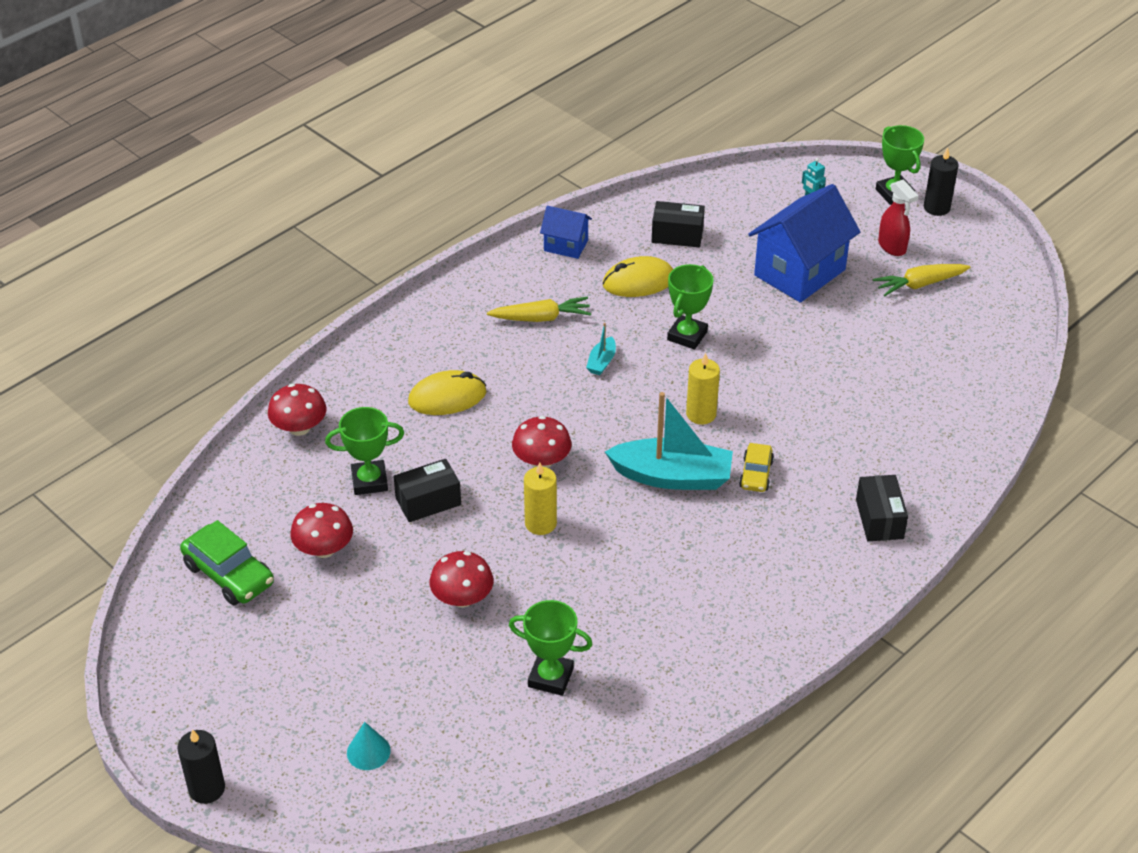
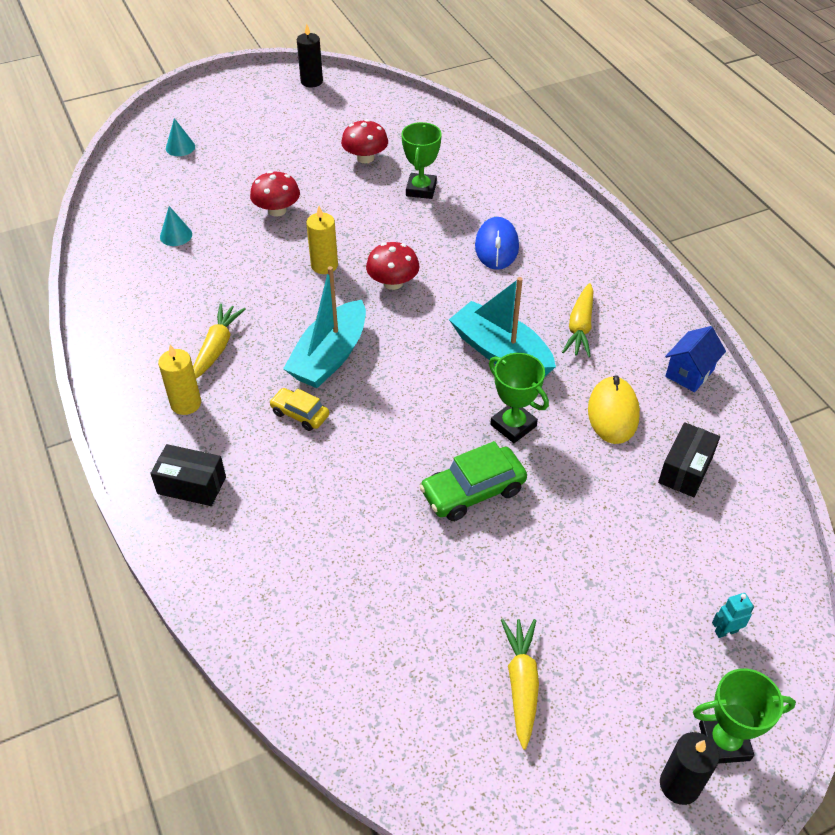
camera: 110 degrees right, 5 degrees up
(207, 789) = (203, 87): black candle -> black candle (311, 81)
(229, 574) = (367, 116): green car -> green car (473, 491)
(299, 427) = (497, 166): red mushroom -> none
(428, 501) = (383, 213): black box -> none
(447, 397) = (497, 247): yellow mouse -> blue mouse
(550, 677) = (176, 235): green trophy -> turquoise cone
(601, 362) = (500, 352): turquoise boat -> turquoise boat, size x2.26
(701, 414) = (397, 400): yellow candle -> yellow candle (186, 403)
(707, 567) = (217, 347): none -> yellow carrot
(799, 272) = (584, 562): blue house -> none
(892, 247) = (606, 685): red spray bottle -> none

*-*-*

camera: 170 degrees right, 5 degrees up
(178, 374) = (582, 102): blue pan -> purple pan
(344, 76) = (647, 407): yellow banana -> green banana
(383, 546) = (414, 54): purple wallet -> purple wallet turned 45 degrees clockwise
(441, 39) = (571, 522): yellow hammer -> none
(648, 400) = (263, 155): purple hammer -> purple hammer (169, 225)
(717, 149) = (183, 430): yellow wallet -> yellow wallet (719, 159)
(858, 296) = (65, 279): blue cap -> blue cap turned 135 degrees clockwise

*-*-*

#### REQUIREMENT
From the records above, count the lines that contain "camera". Only the number should be written.

#### RESULT FOR THIS TASK
2